> [TASK OBJECTIVE] Where does the word "moved" appear in the data? Copy every line that holds it.

> [SOURCE MATERIAL]
_____

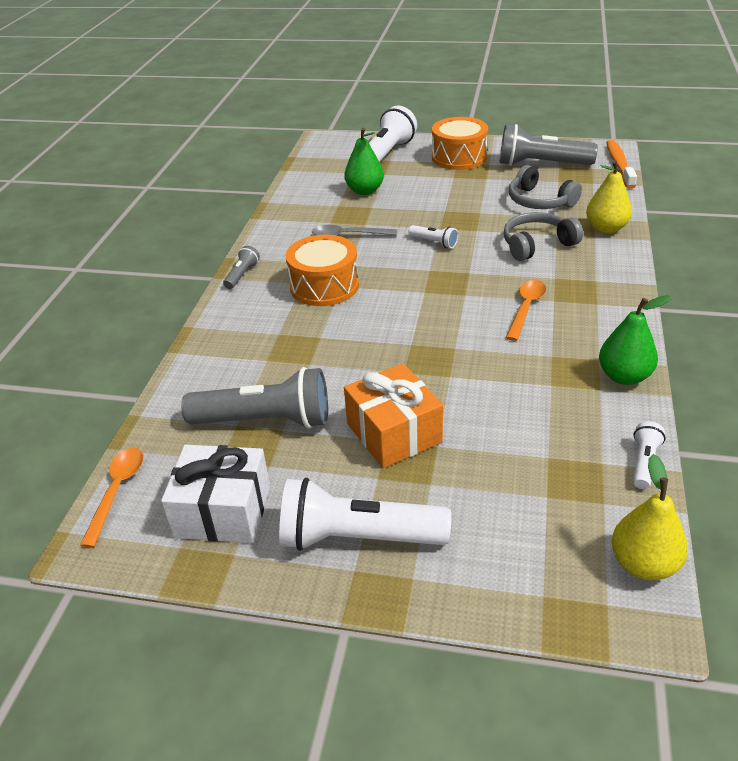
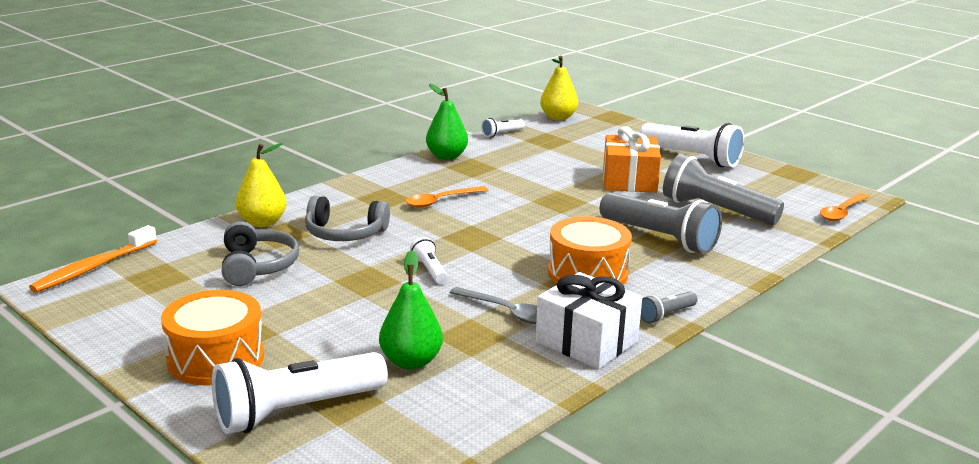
camera: 150 degrees left, 15 degrees down
white gift [161,445,270,543] -> white gift moved to [535,272,642,369]
grey flashlight [499,124,598,166] -> grey flashlight moved to [599,193,722,254]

_____

> [FINISHED TASK]
white gift [161,445,270,543] -> white gift moved to [535,272,642,369]
grey flashlight [499,124,598,166] -> grey flashlight moved to [599,193,722,254]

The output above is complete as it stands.